* SUPPLIED RECORDS
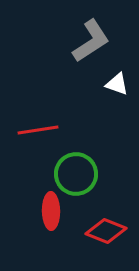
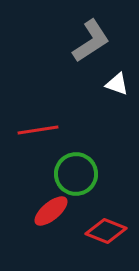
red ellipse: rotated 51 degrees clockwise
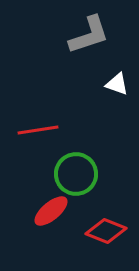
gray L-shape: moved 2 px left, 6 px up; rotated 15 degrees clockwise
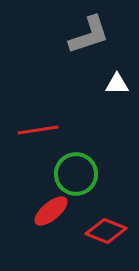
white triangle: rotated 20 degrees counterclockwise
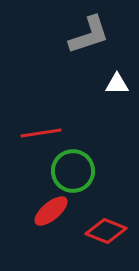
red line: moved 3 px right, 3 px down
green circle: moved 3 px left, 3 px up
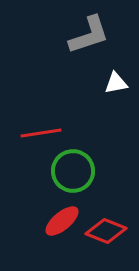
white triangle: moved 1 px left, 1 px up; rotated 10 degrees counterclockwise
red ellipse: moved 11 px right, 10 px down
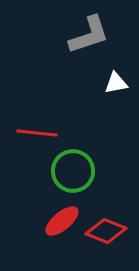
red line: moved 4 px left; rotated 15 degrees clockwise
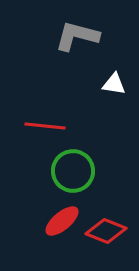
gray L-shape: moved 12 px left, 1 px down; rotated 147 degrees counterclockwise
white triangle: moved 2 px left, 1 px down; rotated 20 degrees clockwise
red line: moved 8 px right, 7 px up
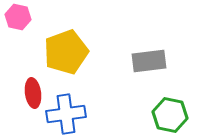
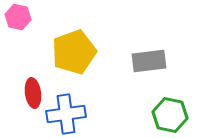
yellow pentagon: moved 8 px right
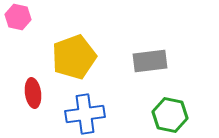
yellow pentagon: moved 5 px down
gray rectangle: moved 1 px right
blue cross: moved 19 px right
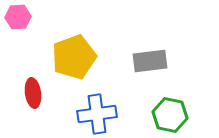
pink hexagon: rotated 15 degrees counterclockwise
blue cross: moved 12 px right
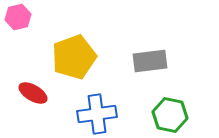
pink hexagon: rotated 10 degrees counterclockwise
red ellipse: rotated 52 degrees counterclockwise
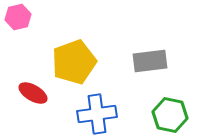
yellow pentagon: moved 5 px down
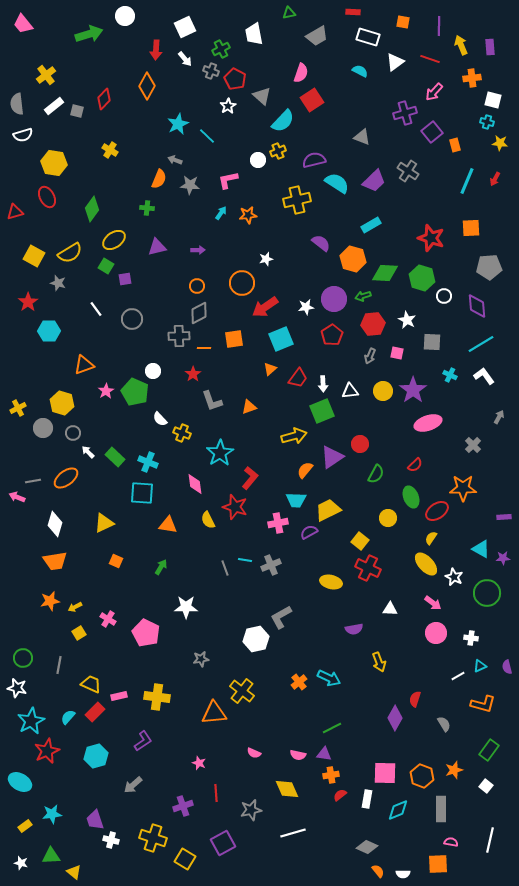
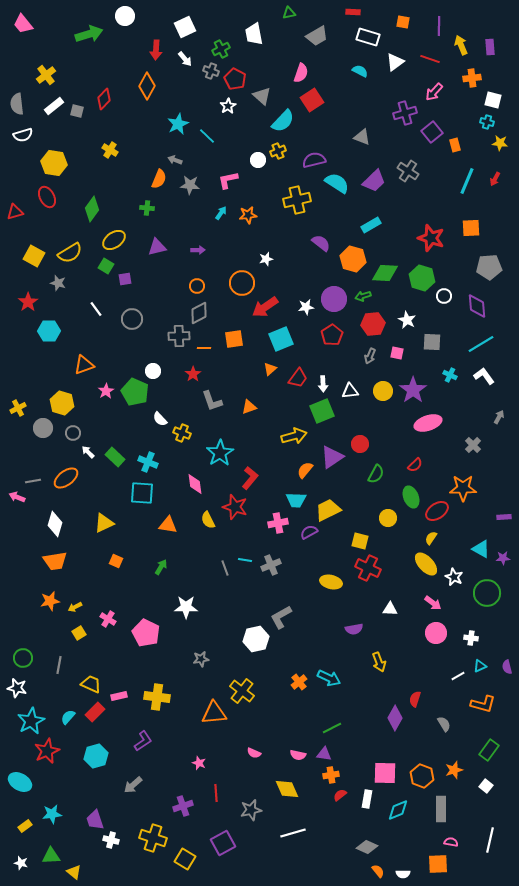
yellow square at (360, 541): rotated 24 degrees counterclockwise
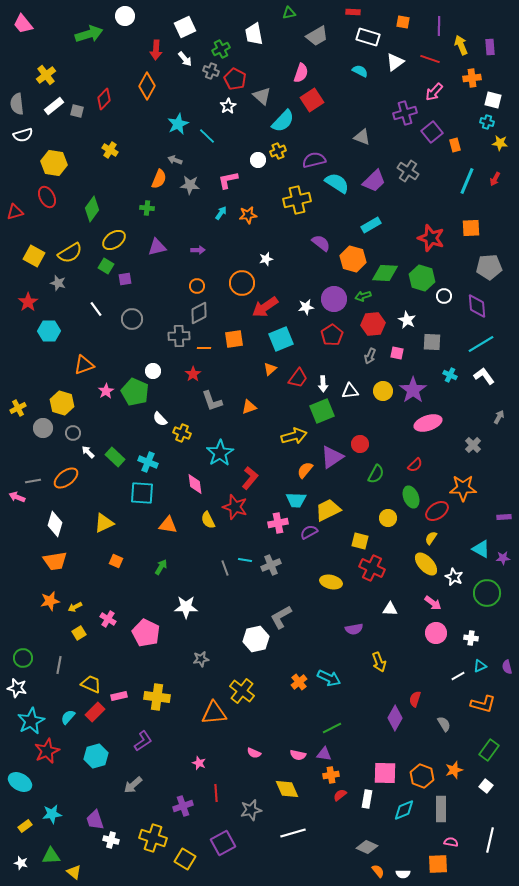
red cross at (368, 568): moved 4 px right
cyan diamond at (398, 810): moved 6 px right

* OBJECTIVE
Copy every line of the records above word for word, leaving out the pictures.

* CORRECT ANSWER
red ellipse: rotated 51 degrees clockwise
gray L-shape: moved 2 px left, 6 px up; rotated 15 degrees clockwise
white triangle: rotated 20 degrees counterclockwise
red line: moved 3 px right, 3 px down
green circle: moved 3 px left, 3 px up
white triangle: moved 1 px left, 1 px up; rotated 10 degrees counterclockwise
red ellipse: moved 11 px right, 10 px down
red line: moved 4 px left; rotated 15 degrees clockwise
gray L-shape: moved 12 px left, 1 px down; rotated 147 degrees counterclockwise
white triangle: moved 2 px left, 1 px down; rotated 20 degrees clockwise
red line: moved 8 px right, 7 px up
yellow pentagon: moved 8 px right
yellow pentagon: moved 5 px down
gray rectangle: moved 1 px right
blue cross: moved 19 px right
pink hexagon: rotated 15 degrees counterclockwise
blue cross: moved 12 px right
pink hexagon: rotated 10 degrees counterclockwise
red ellipse: rotated 52 degrees counterclockwise
yellow pentagon: moved 5 px down
yellow square at (360, 541): rotated 24 degrees counterclockwise
red cross at (368, 568): moved 4 px right
cyan diamond at (398, 810): moved 6 px right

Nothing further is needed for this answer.